◆ YOUR OBJECTIVE: Restrict the output to the lines below starting at the one that contains "(395, 165) = (563, 272): pink" and ending at the one that contains "(412, 343) = (558, 445): none -> pink capsule", and restate them word for word, both ends included.

◆ GIVEN DATA:

————————

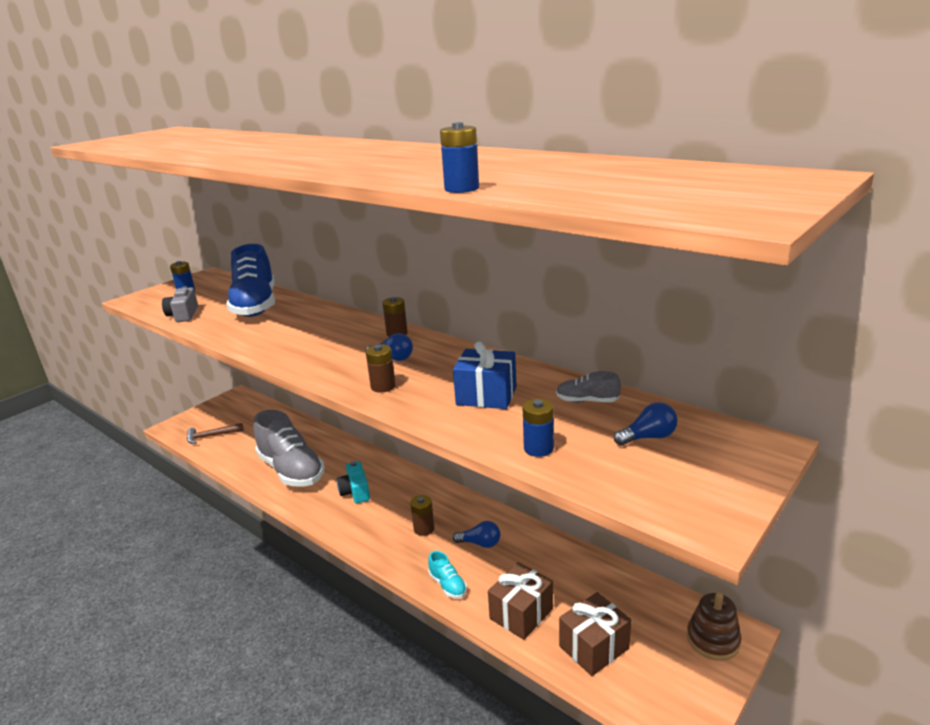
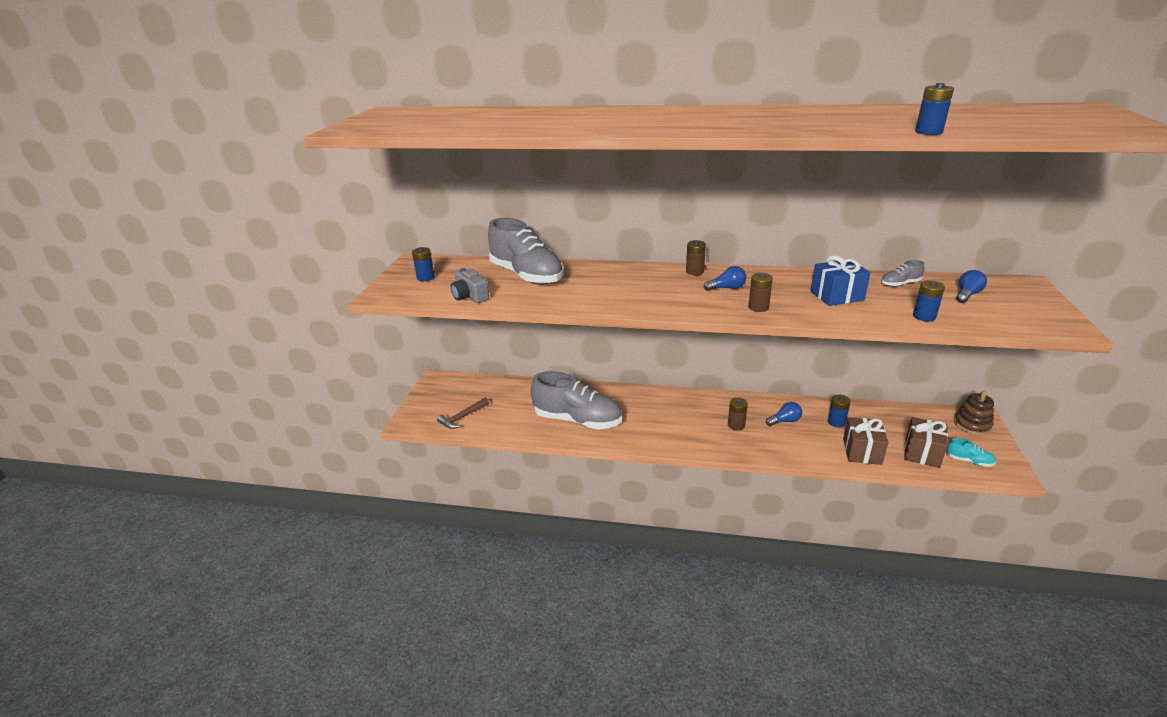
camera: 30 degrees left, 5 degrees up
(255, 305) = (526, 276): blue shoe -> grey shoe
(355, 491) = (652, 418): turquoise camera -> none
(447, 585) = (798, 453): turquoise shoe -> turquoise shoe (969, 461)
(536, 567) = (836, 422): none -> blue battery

————————

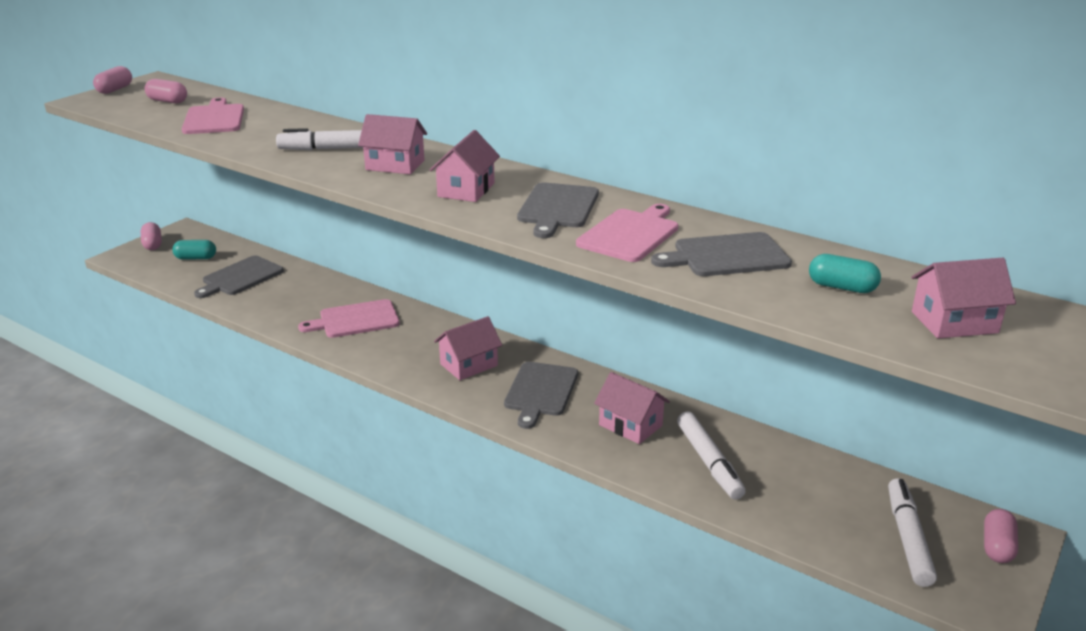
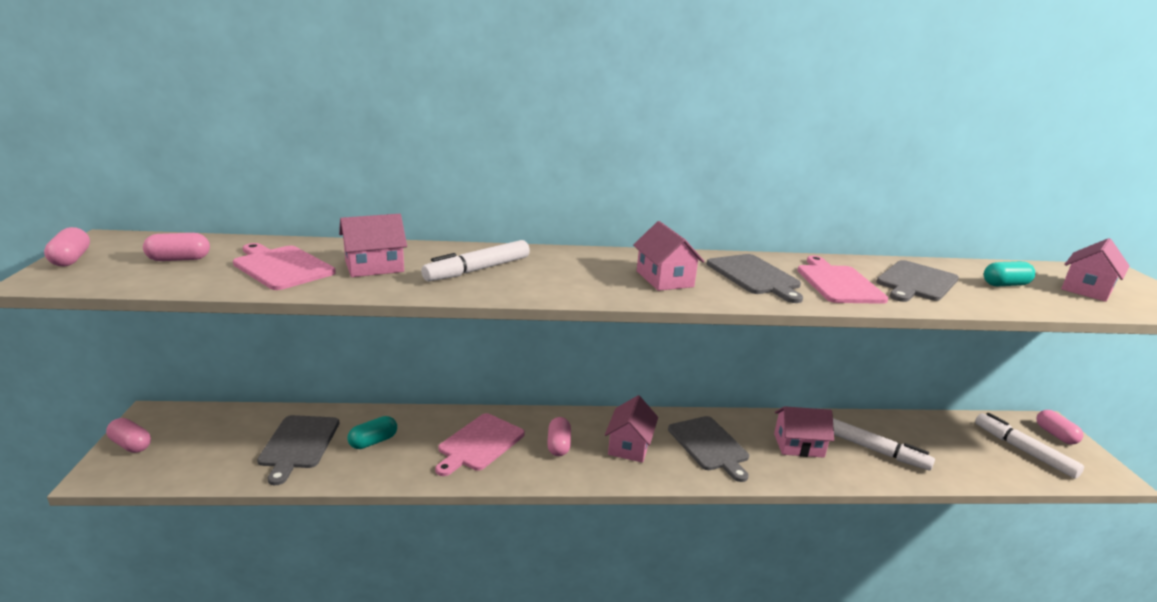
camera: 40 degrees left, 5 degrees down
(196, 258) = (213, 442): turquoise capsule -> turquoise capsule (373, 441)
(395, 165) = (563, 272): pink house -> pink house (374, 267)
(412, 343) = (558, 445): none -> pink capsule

————————

◆ FINAL ANSWER:
(395, 165) = (563, 272): pink house -> pink house (374, 267)
(412, 343) = (558, 445): none -> pink capsule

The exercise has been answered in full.